TASK ITEM
What is the count of lines in the material below that hold "none"? Answer with only that number.

EXERCISE DATA
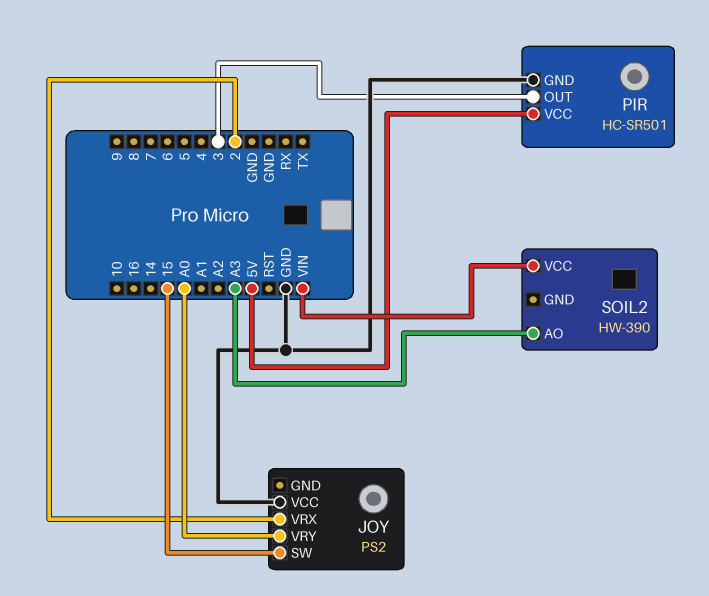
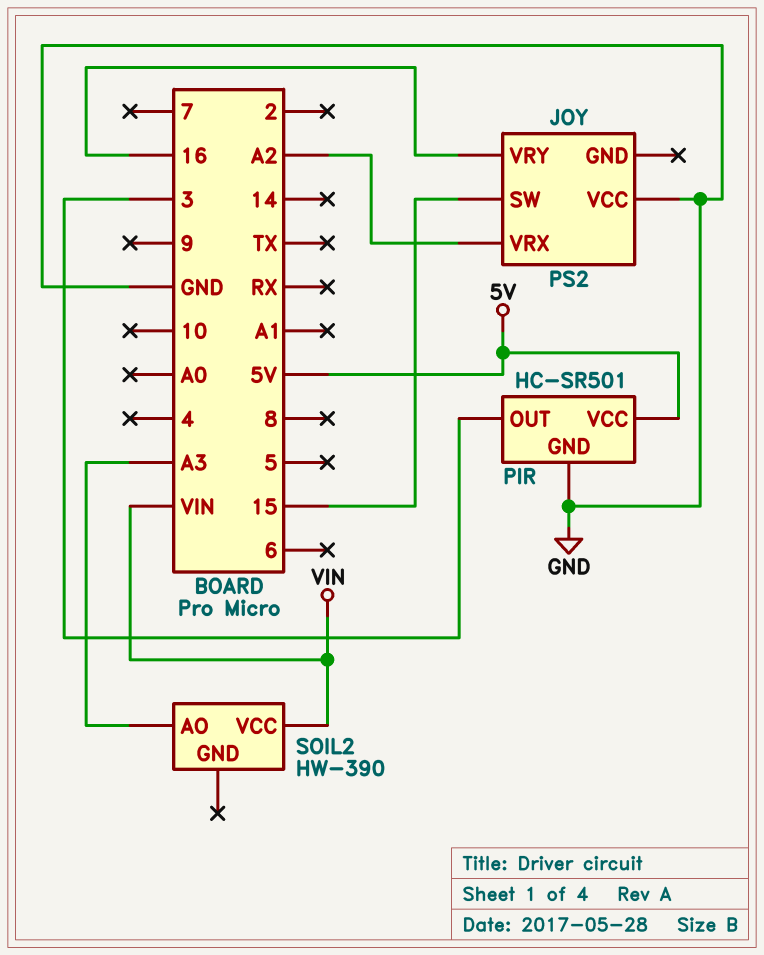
JOY pin VRX: 2 -> A2
JOY pin VRY: A0 -> 16

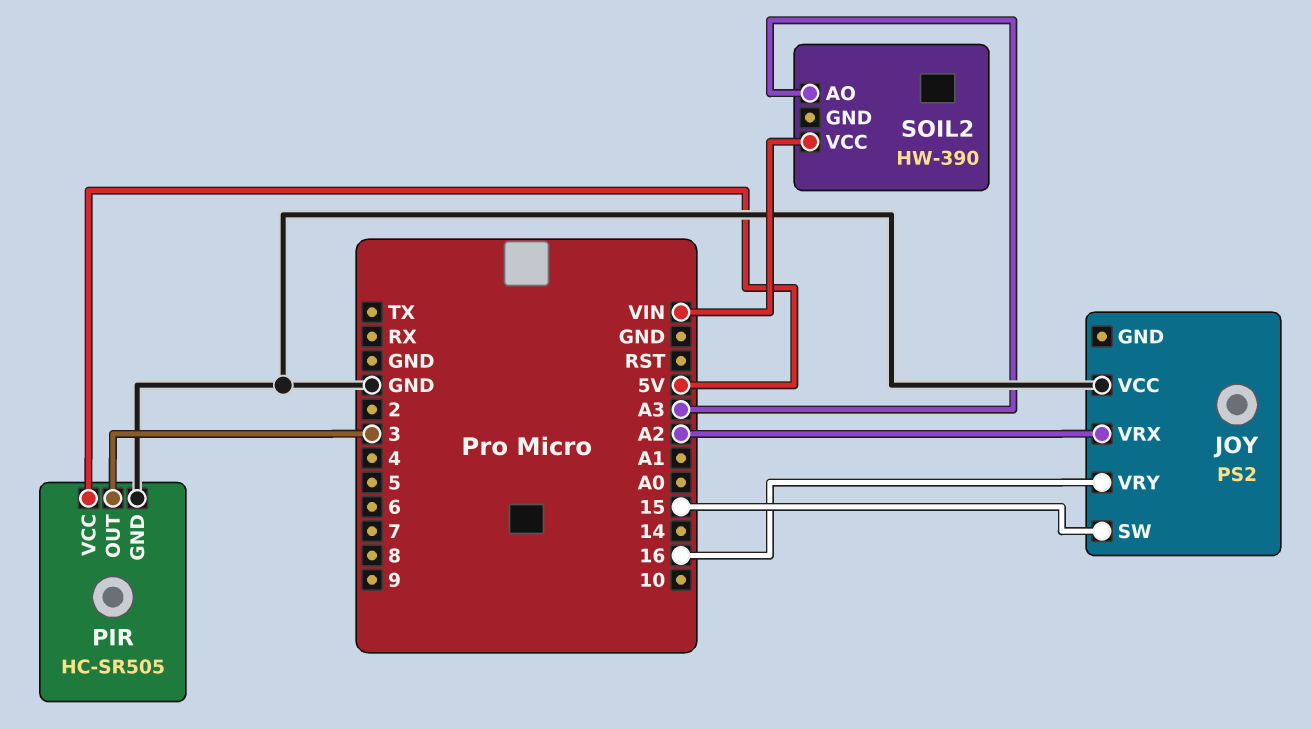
PIR: HC-SR501 -> HC-SR505

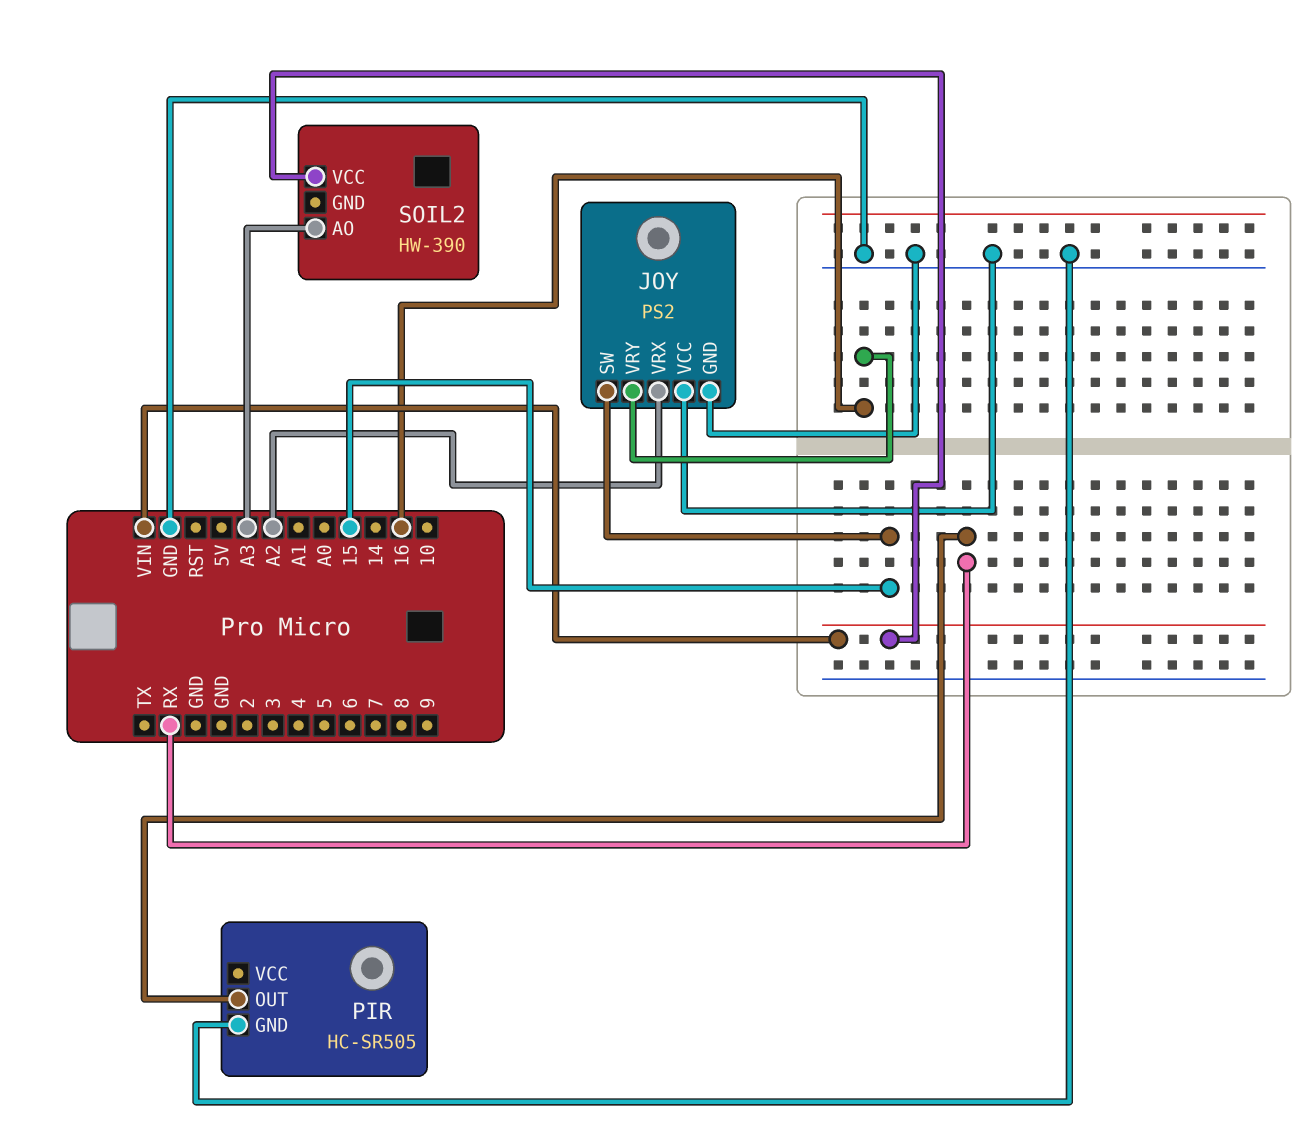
JOY pin GND: none -> GND
PIR pin OUT: 3 -> RX
PIR pin VCC: 5V -> none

EXERCISE OUTPUT
2